EXERCISE DATA:
****************

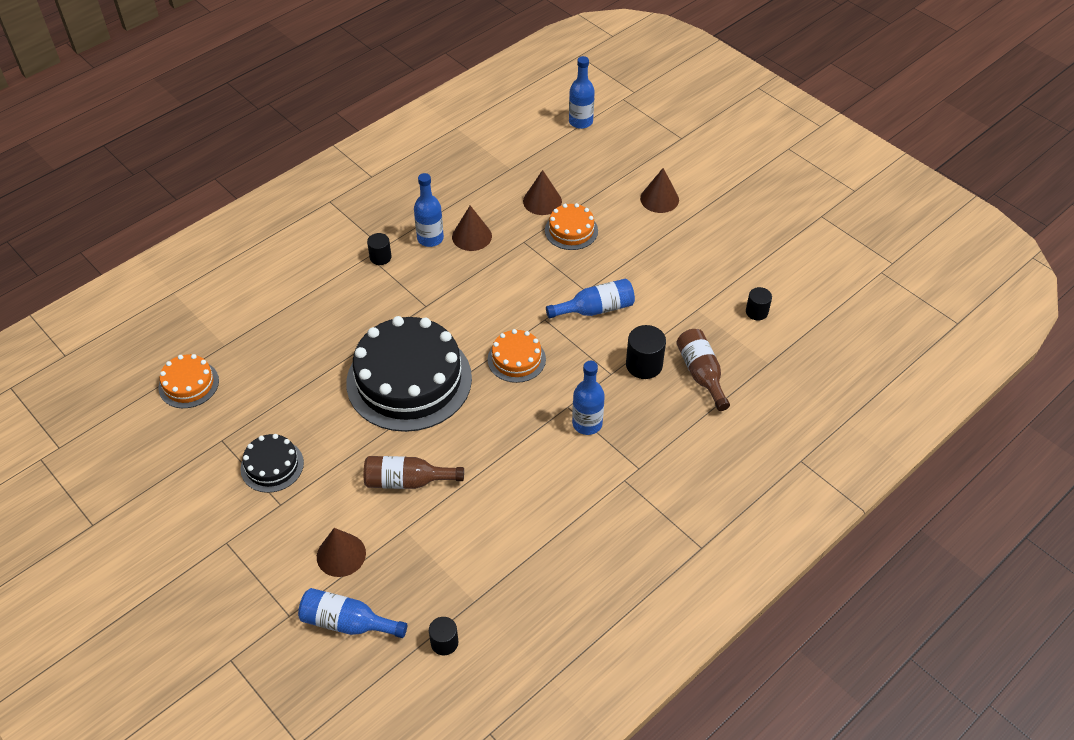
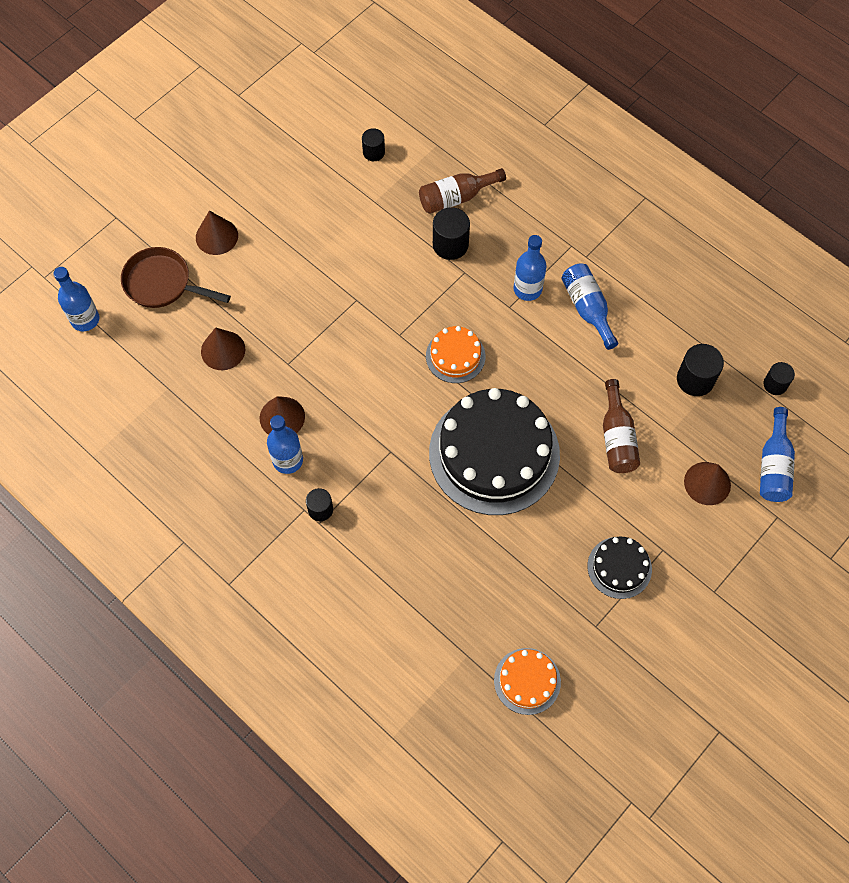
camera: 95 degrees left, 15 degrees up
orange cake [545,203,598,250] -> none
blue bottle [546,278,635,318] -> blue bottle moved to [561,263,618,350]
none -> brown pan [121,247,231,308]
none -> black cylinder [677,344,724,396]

****************

Before you finish, make sure every line above has been repeated exactly and no picture remains in the copy.

OUTPUT:
camera: 95 degrees left, 15 degrees up
orange cake [545,203,598,250] -> none
blue bottle [546,278,635,318] -> blue bottle moved to [561,263,618,350]
none -> brown pan [121,247,231,308]
none -> black cylinder [677,344,724,396]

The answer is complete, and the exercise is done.